Provided entries: Begin
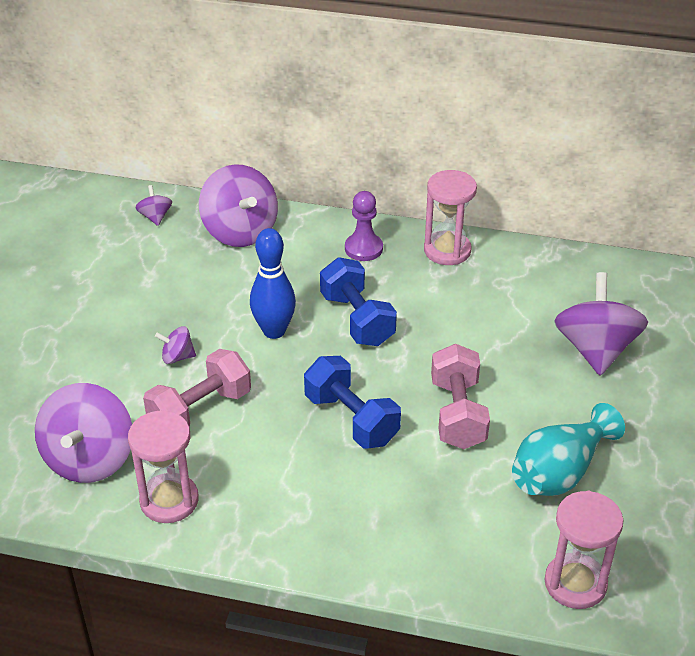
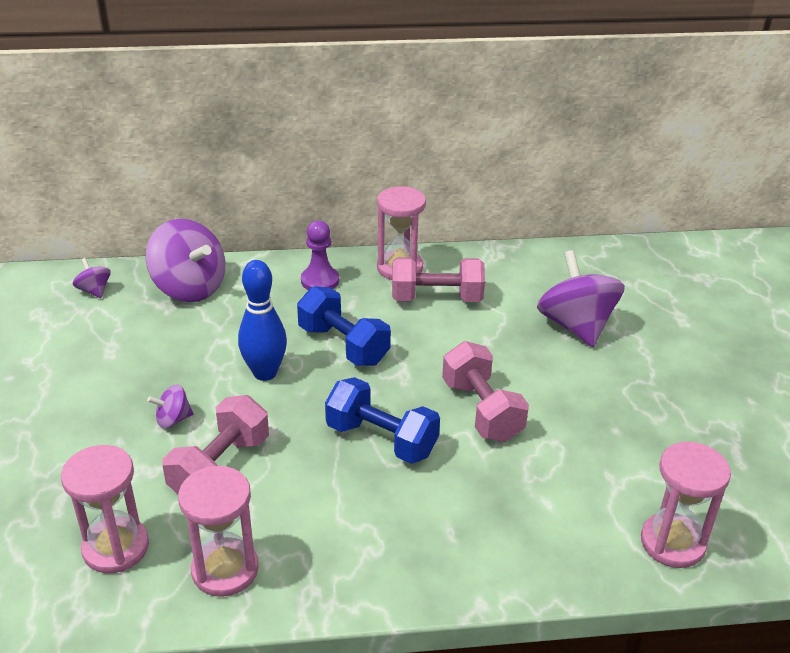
camera: 20 degrees left, 5 degrees down
(90, 459) = (116, 547): purple spinning top -> pink hourglass
(468, 290) = (436, 298): none -> pink dumbbell
(559, 472) = (602, 442): turquoise vase -> none

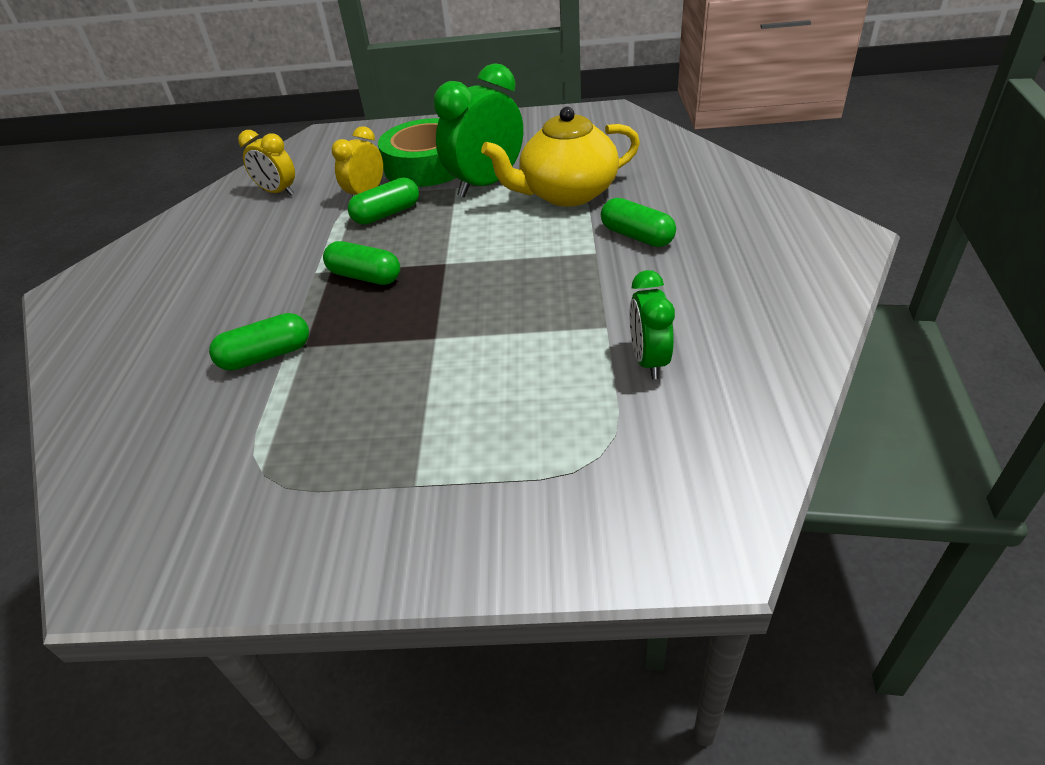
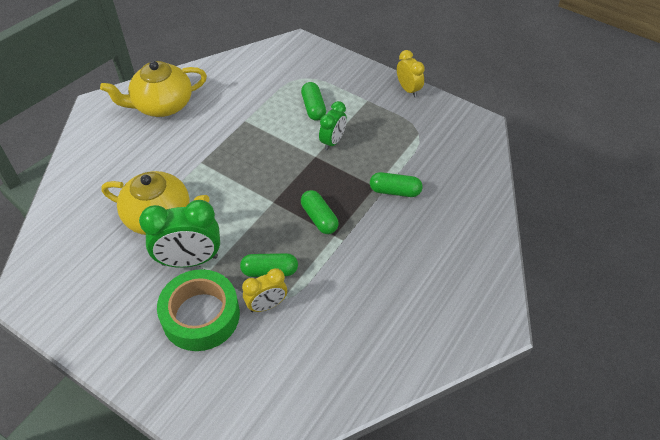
camera: 150 degrees left, 10 degrees up
(278, 192) = (322, 358): yellow clock -> yellow clock (408, 89)
(636, 236) = (171, 160): green capsule -> green capsule (313, 108)
(648, 361) = (248, 98): green clock -> green clock (333, 141)
(762, 280) = (162, 105): none -> yellow teapot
Provided entries: End
About this task
Where a line of the records holds the word "yellow", copy that line.

Output of the exercise
(278, 192) = (322, 358): yellow clock -> yellow clock (408, 89)
(762, 280) = (162, 105): none -> yellow teapot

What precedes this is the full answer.